== EXERCISE AIM ==
Pick out each line below that contains the word "table" and copy those lines.

[Spatial relationship records]
* * * * *

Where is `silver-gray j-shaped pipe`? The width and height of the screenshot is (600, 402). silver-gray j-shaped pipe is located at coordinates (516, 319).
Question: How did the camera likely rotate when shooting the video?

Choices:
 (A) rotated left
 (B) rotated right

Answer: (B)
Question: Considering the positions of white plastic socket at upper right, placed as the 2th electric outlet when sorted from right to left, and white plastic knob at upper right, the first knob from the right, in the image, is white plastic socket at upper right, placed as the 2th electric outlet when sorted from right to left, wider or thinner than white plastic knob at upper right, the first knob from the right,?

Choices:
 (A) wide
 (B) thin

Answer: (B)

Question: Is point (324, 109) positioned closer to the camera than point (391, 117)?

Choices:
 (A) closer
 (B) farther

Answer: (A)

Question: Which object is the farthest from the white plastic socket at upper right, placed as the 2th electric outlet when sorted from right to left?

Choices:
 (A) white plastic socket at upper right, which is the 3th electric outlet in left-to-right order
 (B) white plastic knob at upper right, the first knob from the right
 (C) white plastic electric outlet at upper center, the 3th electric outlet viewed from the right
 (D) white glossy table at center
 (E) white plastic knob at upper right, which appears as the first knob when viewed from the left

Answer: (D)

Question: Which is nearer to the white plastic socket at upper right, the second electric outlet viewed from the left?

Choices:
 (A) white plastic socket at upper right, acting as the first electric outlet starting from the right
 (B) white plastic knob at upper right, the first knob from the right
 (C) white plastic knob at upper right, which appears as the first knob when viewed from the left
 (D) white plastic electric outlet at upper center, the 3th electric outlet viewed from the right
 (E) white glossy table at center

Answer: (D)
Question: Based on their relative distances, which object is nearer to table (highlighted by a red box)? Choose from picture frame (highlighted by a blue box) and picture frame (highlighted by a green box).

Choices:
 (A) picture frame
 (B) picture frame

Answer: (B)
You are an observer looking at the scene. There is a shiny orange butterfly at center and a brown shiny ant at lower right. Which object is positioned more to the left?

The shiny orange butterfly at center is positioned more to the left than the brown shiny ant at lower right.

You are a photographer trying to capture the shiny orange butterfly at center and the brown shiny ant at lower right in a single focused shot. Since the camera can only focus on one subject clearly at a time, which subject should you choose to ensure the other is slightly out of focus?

* * * * *

== ANSWER TO THE PROBLEM ==
 (D) white glossy table at center
 (E) white glossy table at center
Question: Based on their relative distances, which object is nearer to table (highlighted by a red box)? Choose from picture frame (highlighted by a blue box) and picture frame (highlighted by a green box).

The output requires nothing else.